*YOUR GOAL*
In the records below, reproduce exactly the lines from the one containing "pink ring: 7 -> 5" through the one containing "blue mug: 0 -> 1", both included, and omit the pictures.

++++++++++++++++++++

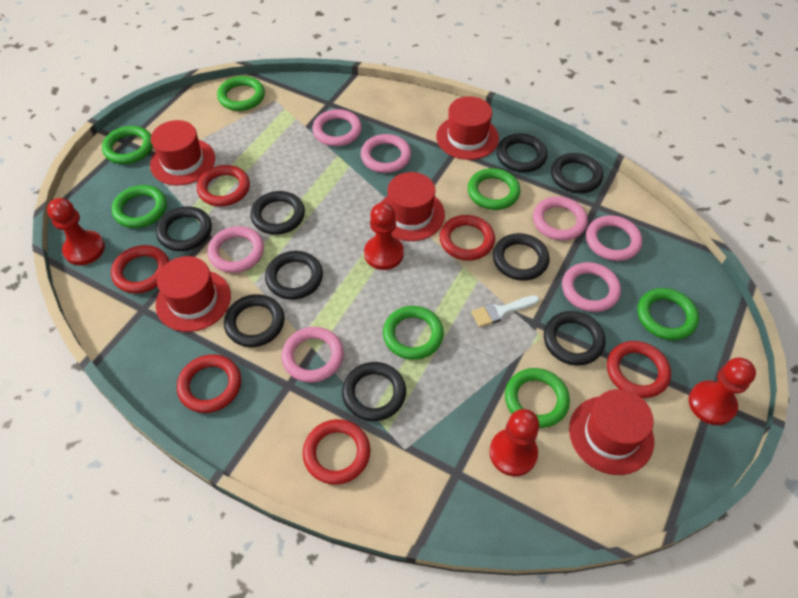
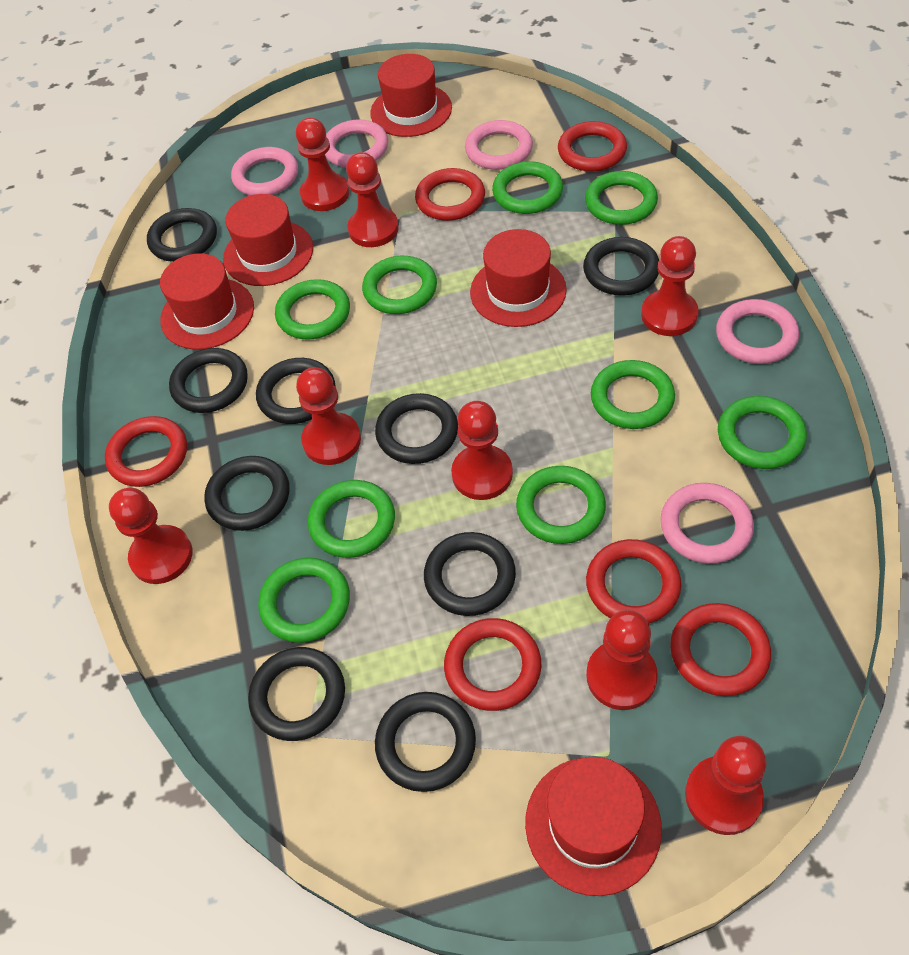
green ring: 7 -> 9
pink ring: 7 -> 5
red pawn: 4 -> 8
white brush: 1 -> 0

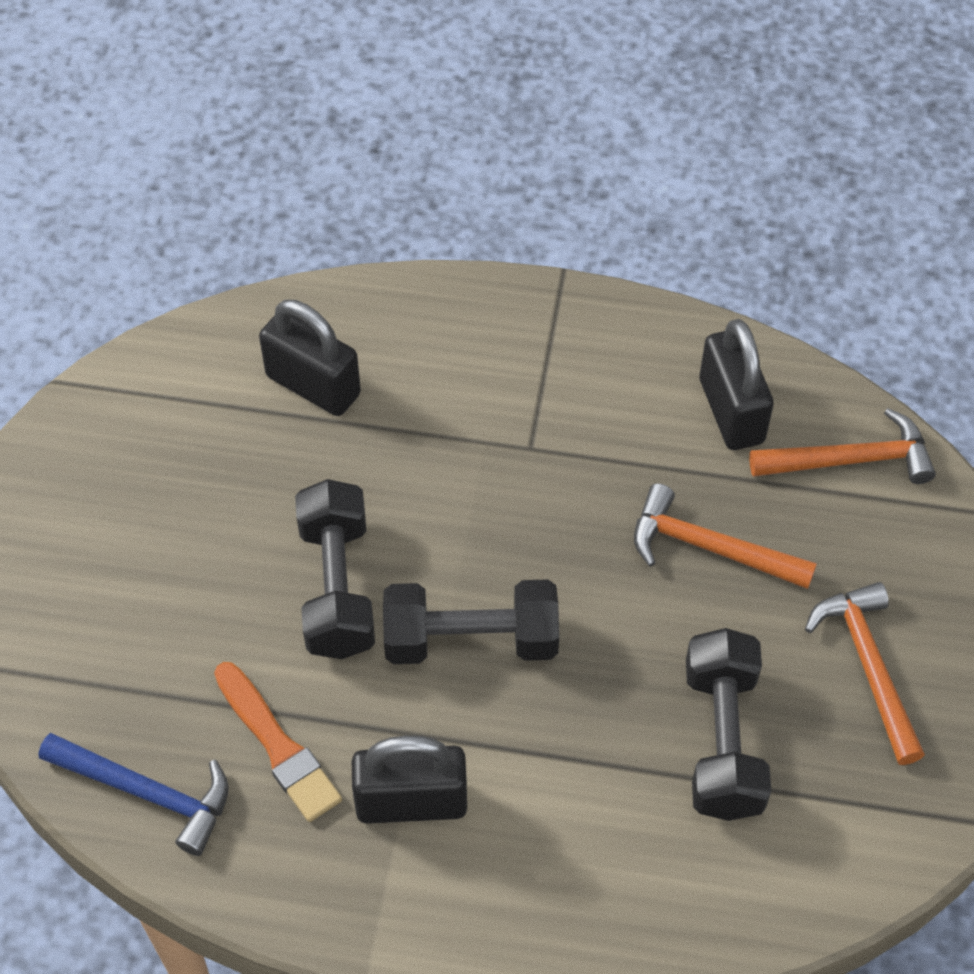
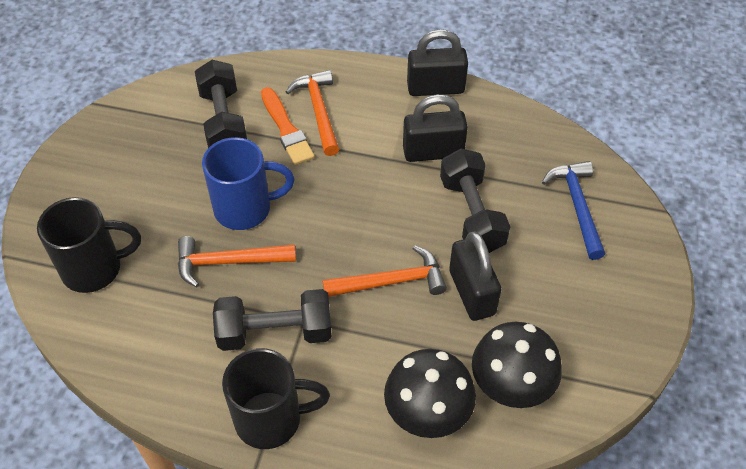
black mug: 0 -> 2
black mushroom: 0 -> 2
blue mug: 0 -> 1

++++++++++++++++++++

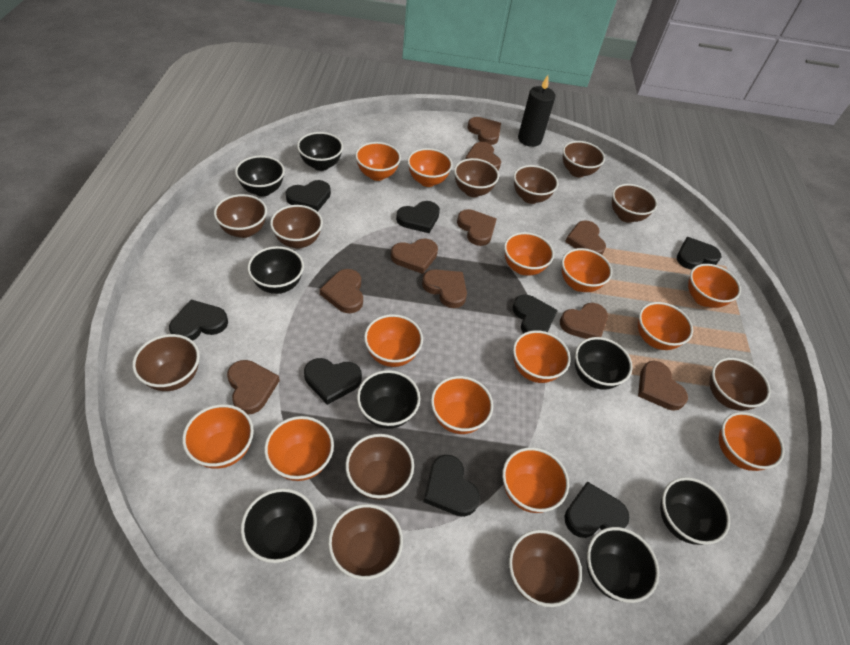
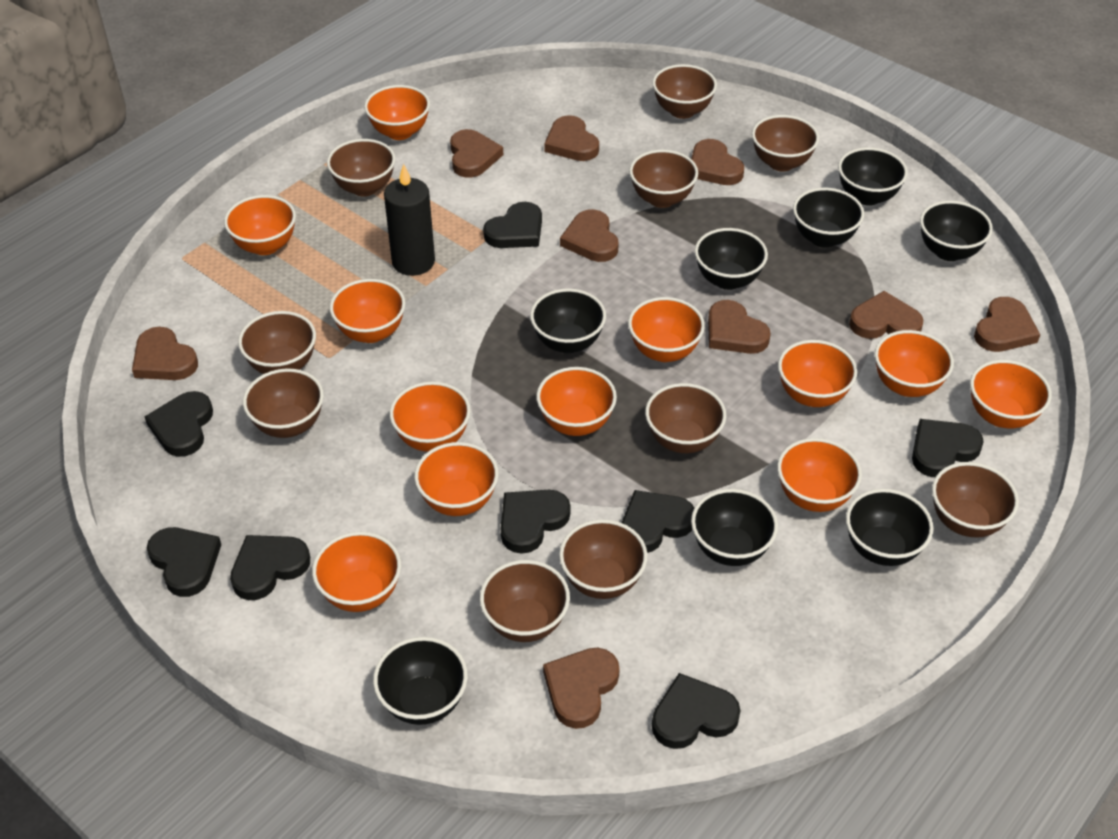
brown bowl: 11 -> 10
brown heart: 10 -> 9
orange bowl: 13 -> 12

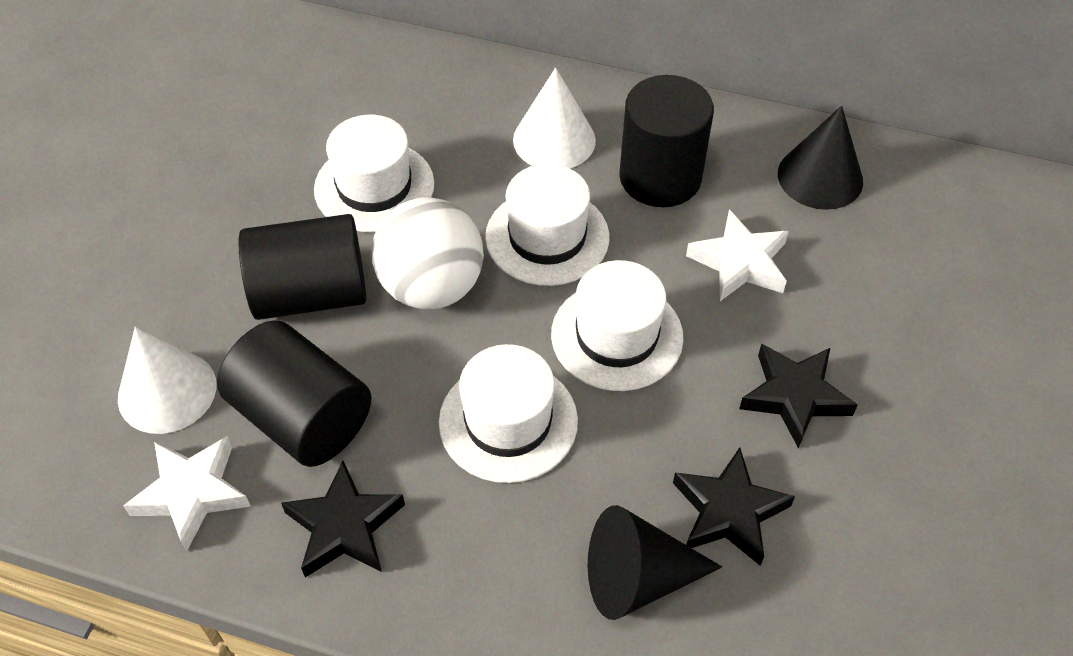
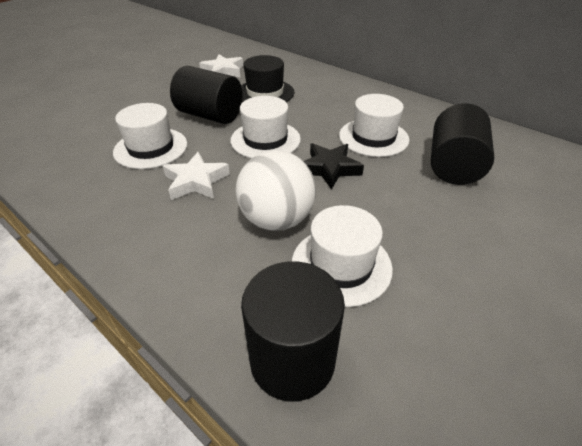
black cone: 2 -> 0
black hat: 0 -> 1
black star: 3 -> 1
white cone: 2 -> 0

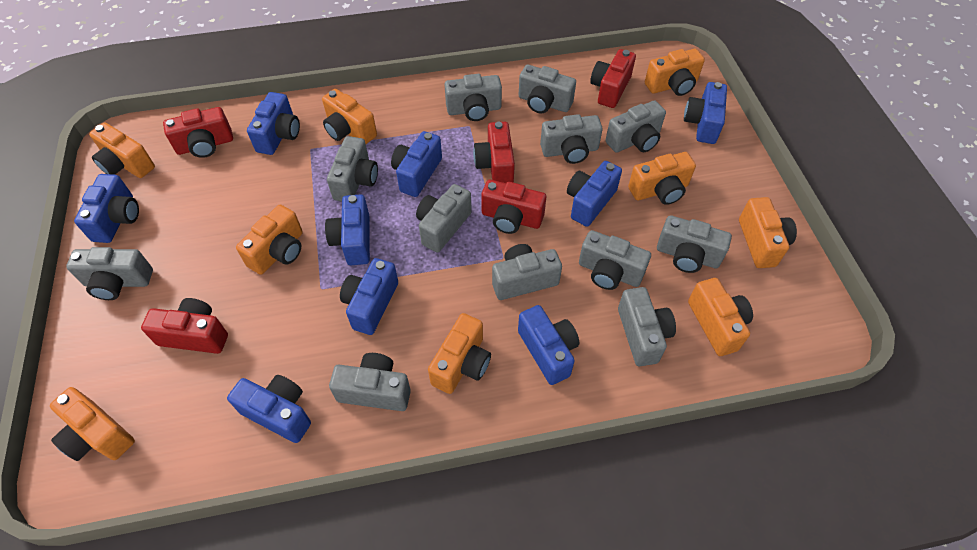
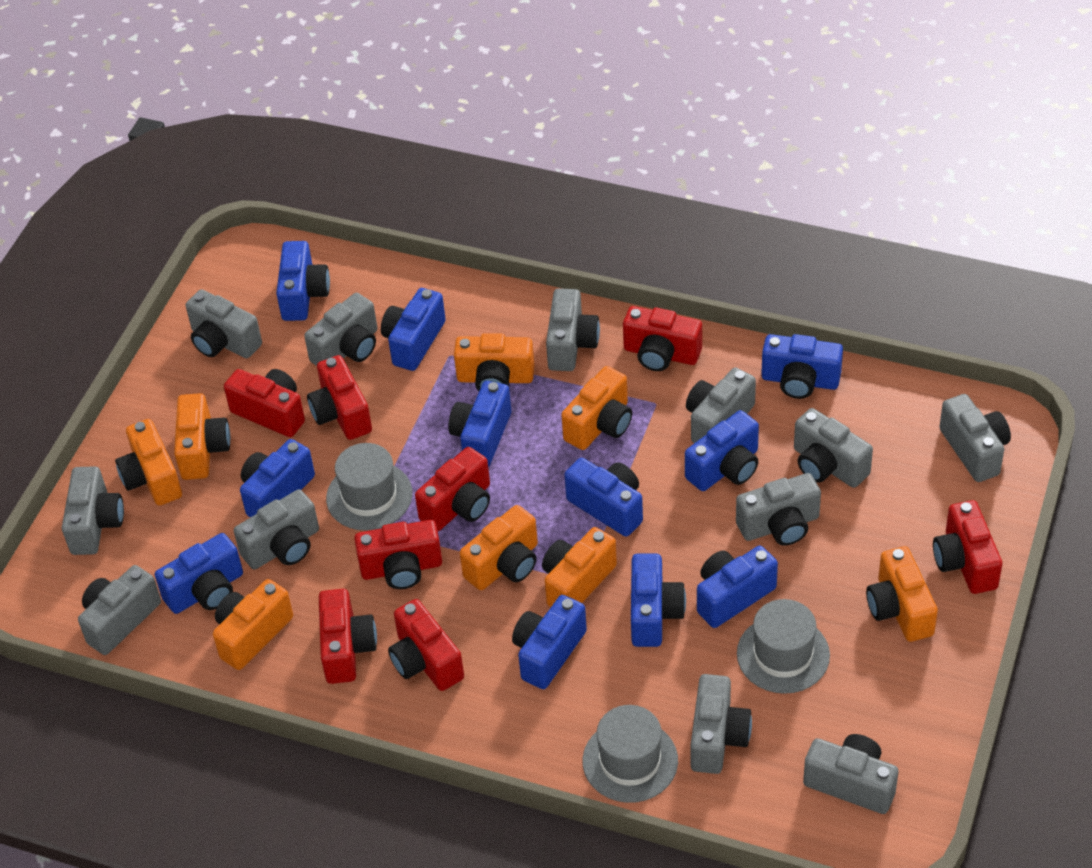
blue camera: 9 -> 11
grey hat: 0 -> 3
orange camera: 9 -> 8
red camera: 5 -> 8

++++++++++++++++++++

*EXERCISE RESPONSE*
pink ring: 7 -> 5
red pawn: 4 -> 8
white brush: 1 -> 0

black mug: 0 -> 2
black mushroom: 0 -> 2
blue mug: 0 -> 1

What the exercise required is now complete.